-- Opening Marker --
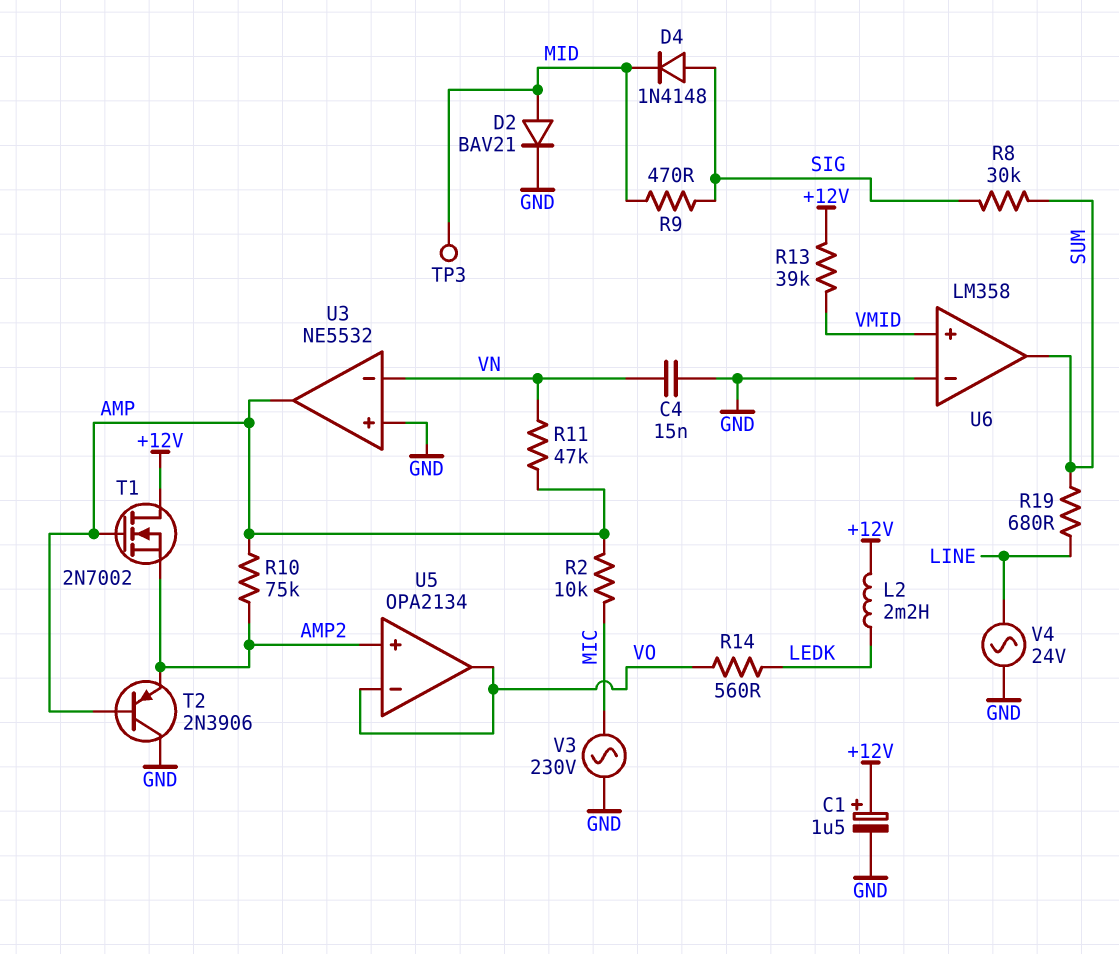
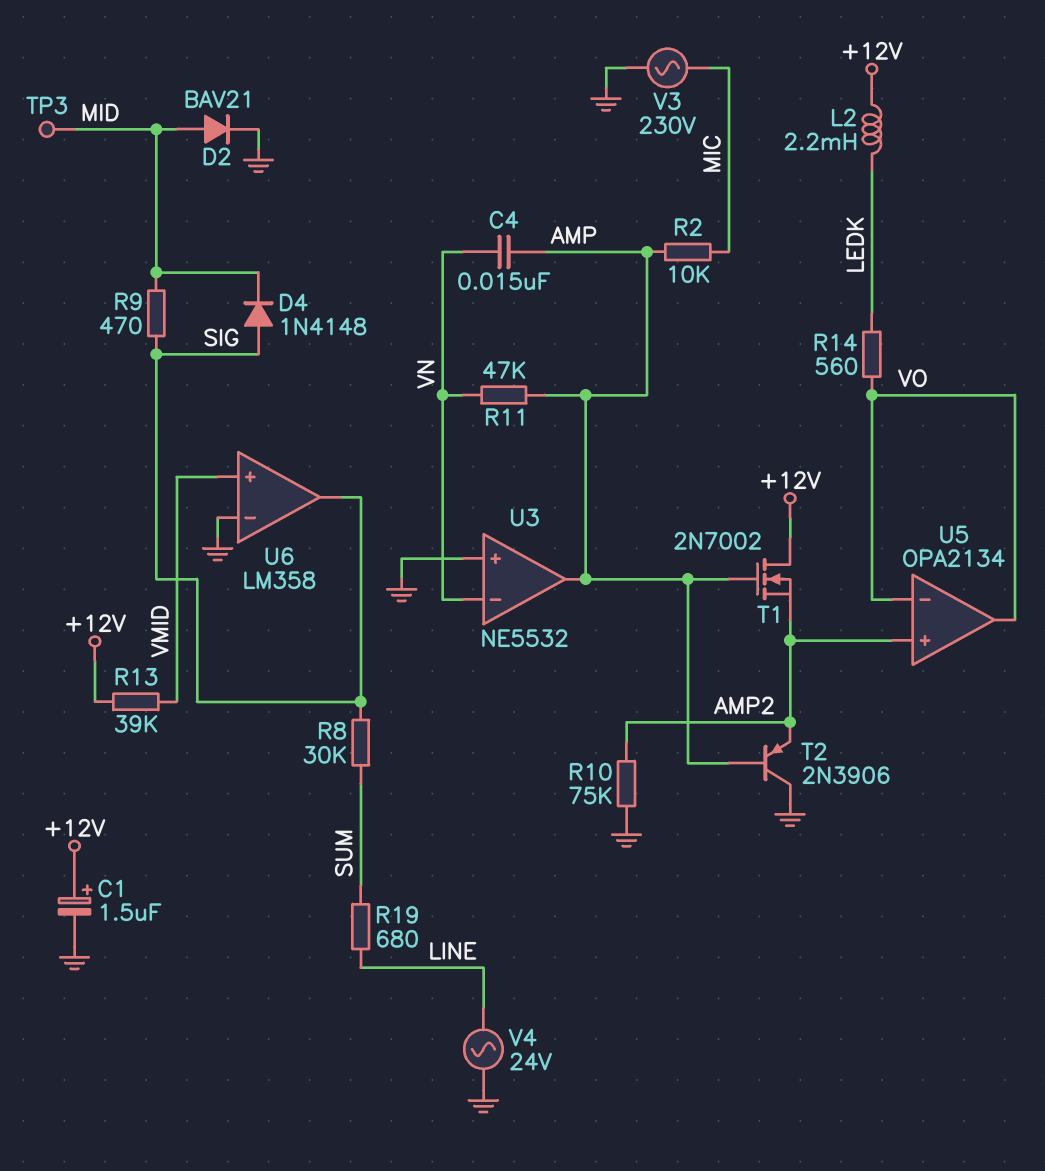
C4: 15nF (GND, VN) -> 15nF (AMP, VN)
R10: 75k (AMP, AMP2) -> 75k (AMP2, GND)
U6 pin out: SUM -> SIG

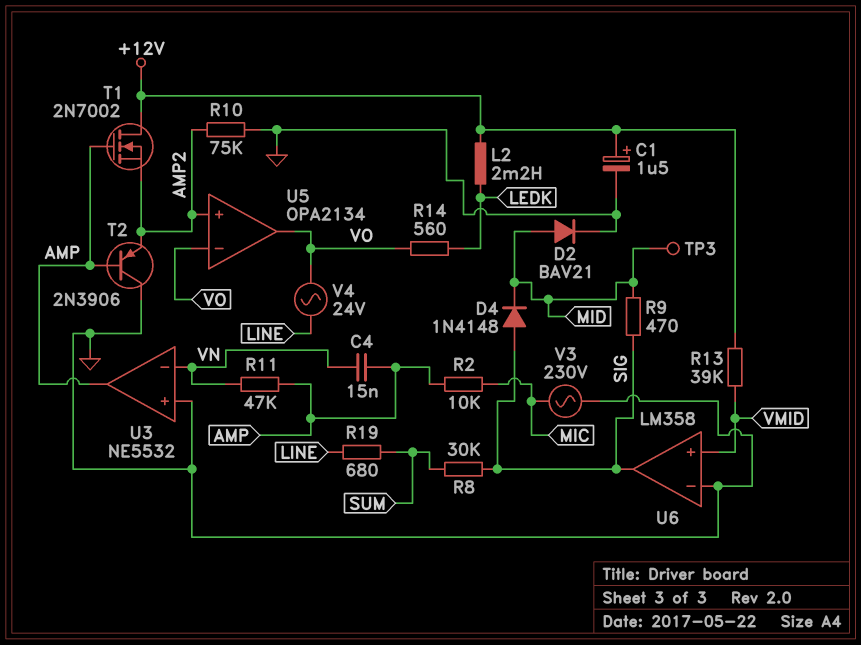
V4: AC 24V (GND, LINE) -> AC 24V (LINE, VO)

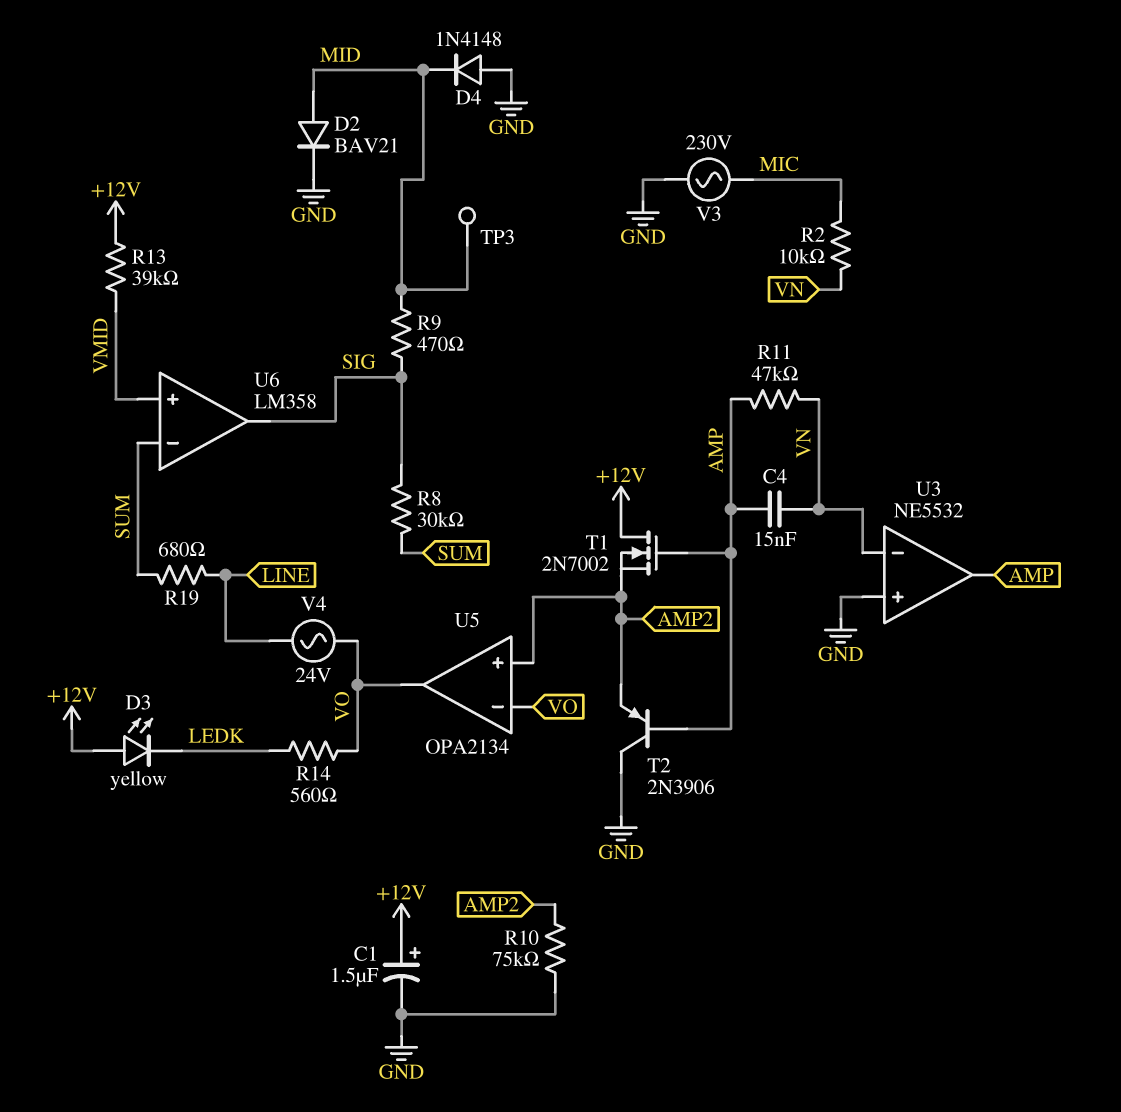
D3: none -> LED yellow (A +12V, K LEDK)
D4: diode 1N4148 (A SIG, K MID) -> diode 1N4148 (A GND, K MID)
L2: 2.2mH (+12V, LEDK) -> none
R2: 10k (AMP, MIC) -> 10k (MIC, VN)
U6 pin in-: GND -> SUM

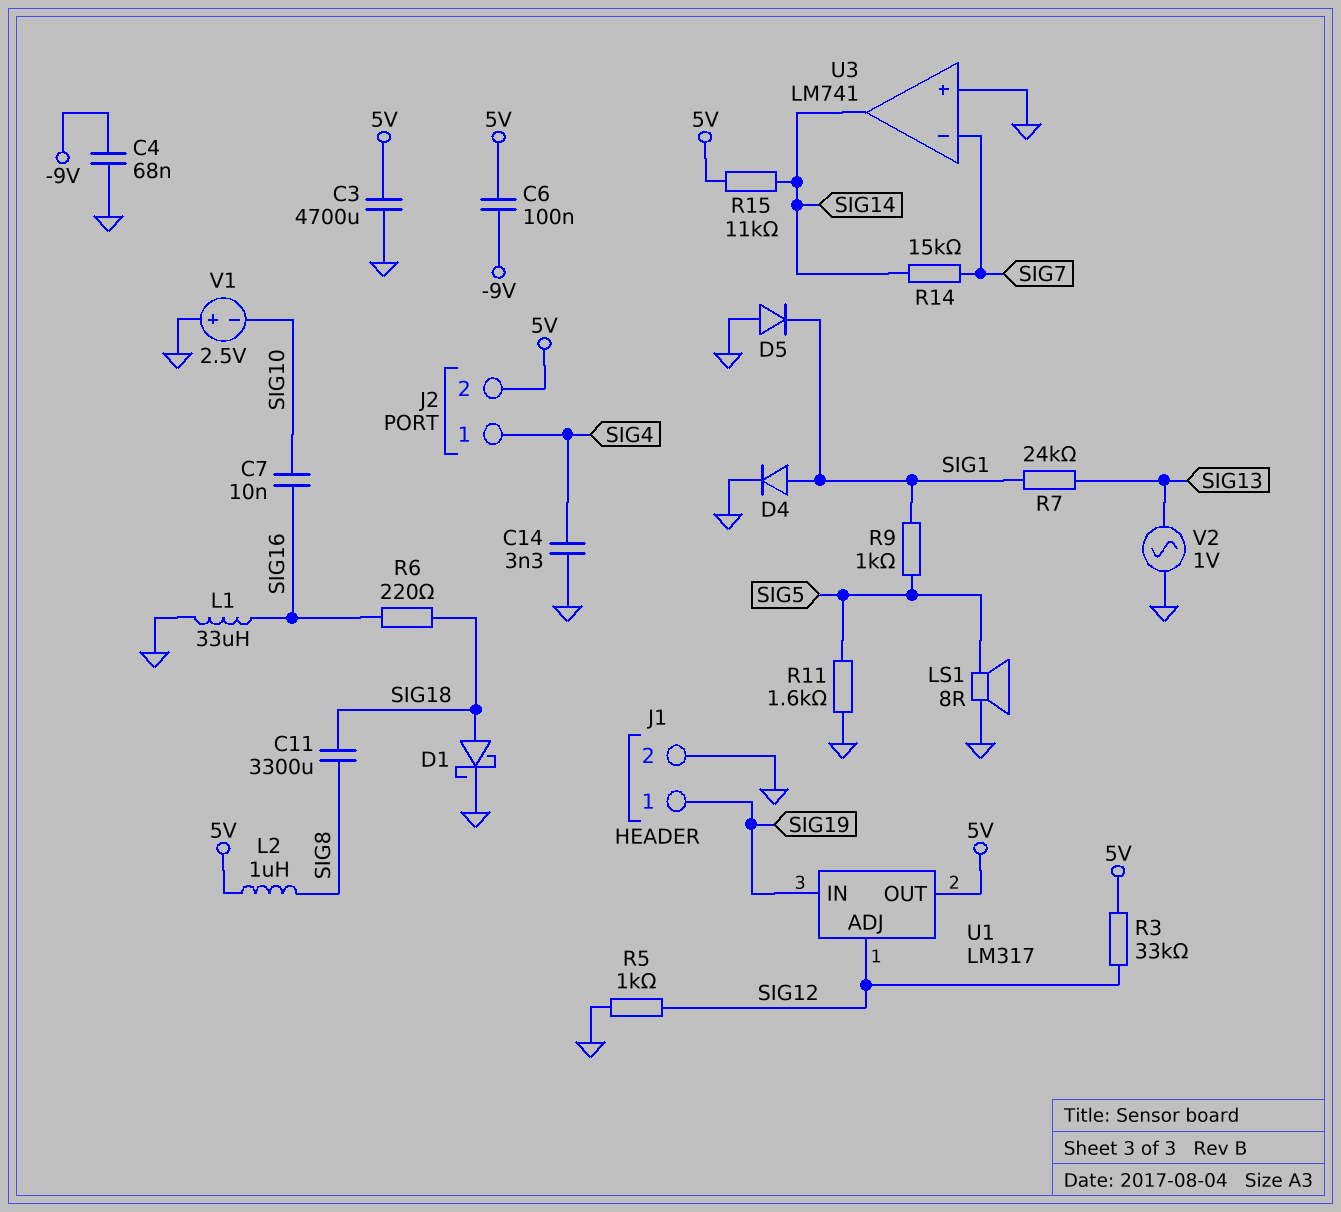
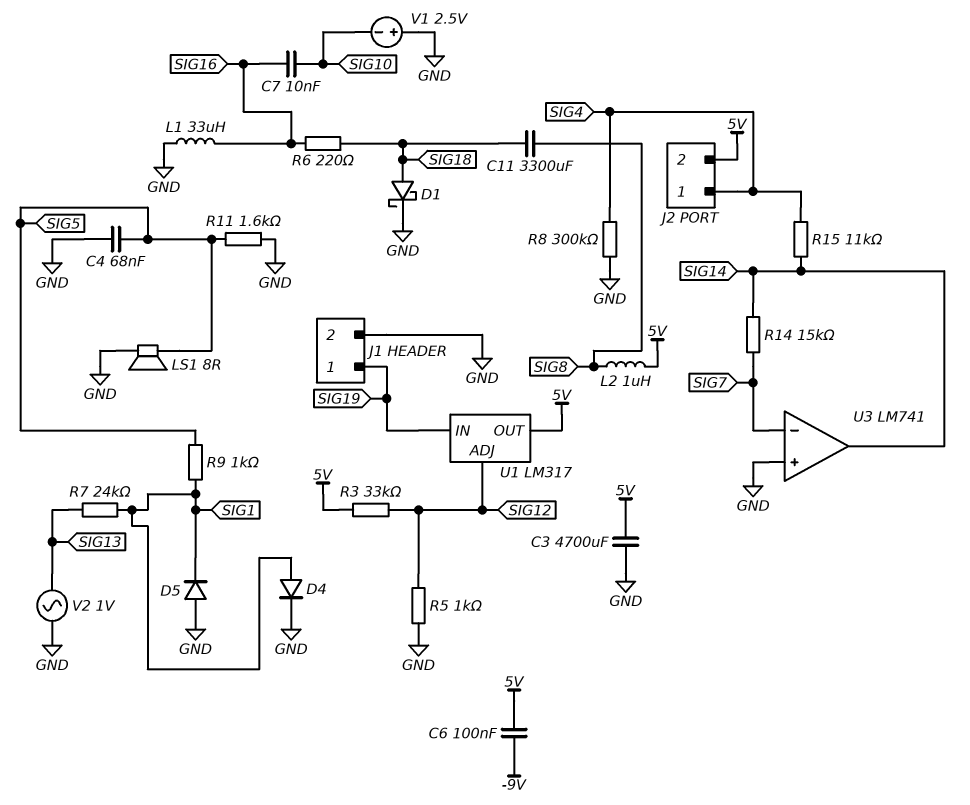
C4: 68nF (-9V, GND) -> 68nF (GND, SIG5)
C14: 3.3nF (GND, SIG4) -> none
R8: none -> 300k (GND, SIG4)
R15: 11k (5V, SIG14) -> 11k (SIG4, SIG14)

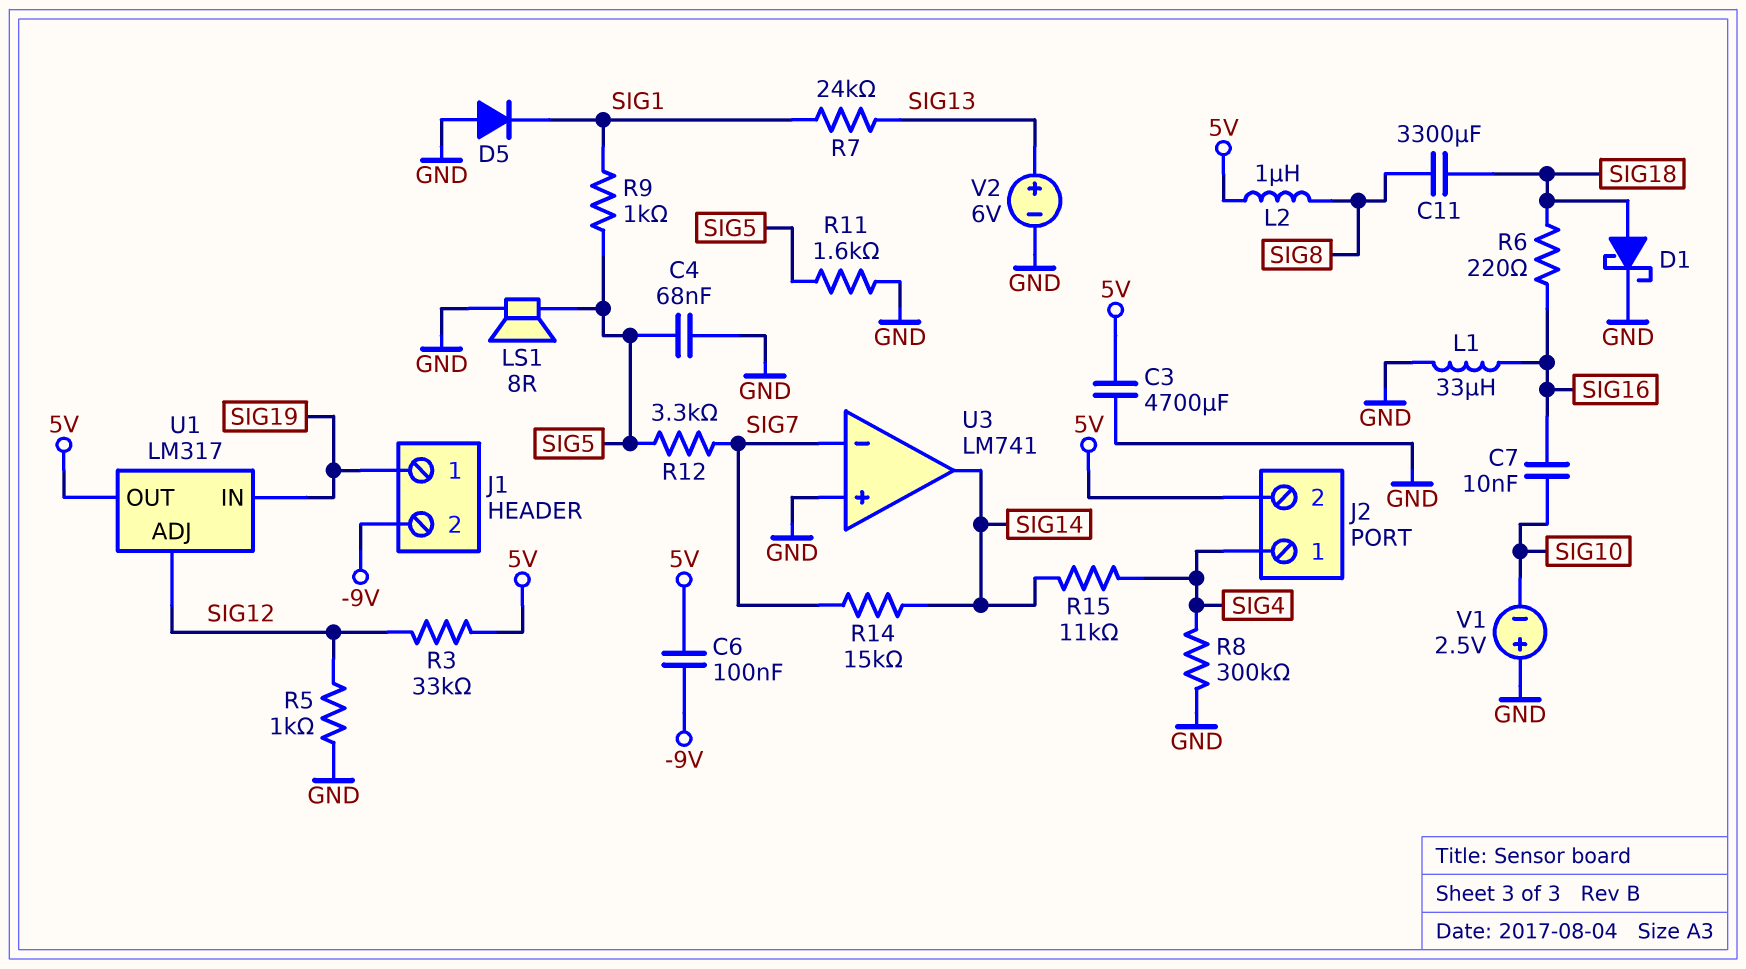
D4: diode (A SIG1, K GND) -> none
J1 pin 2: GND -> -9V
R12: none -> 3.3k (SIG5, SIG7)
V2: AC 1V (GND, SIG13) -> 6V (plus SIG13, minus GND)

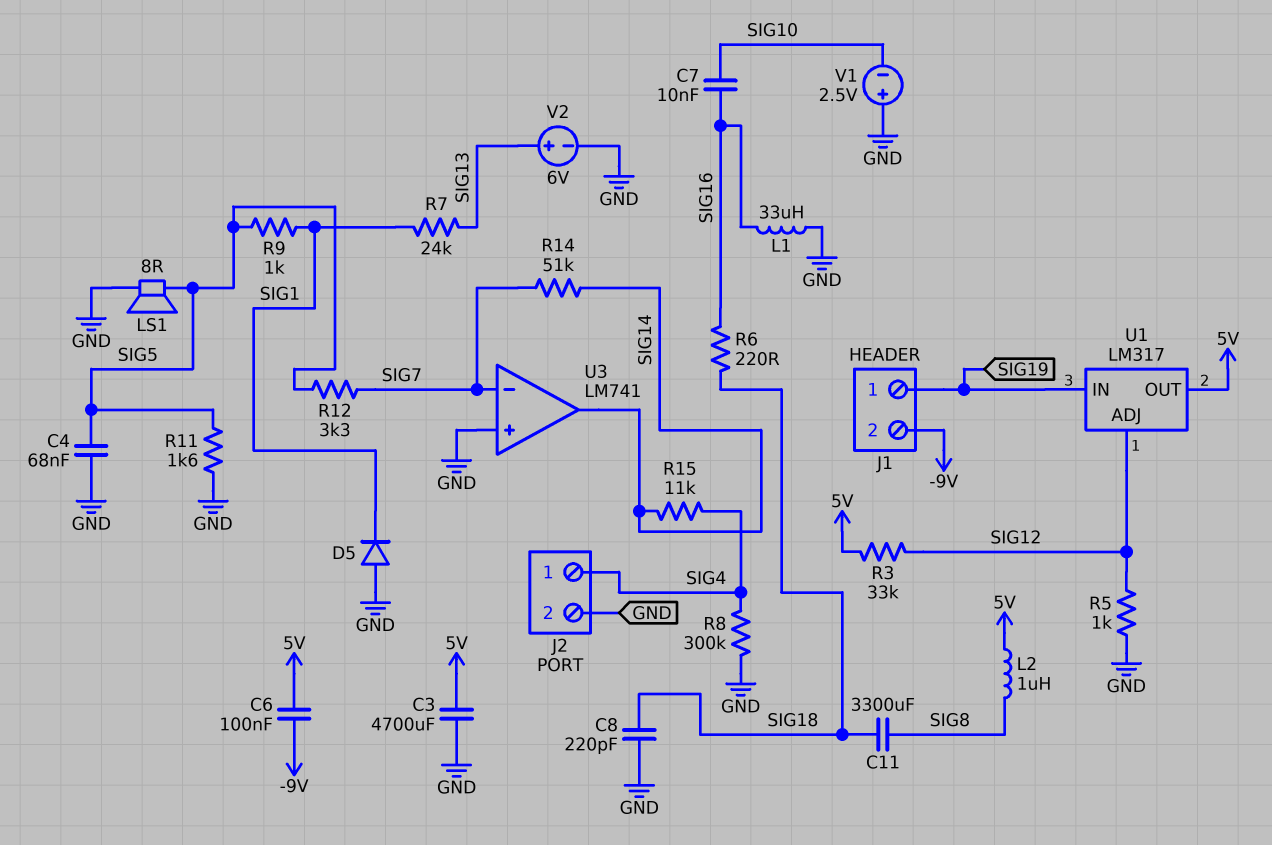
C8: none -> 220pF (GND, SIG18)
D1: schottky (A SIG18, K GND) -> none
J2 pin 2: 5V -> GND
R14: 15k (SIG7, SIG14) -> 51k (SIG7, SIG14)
-- Closing Marker --
Which lines of the data above contain the string "none"? Copy each of them.

### Solution:
D3: none -> LED yellow (A +12V, K LEDK)
L2: 2.2mH (+12V, LEDK) -> none
C14: 3.3nF (GND, SIG4) -> none
R8: none -> 300k (GND, SIG4)
D4: diode (A SIG1, K GND) -> none
R12: none -> 3.3k (SIG5, SIG7)
C8: none -> 220pF (GND, SIG18)
D1: schottky (A SIG18, K GND) -> none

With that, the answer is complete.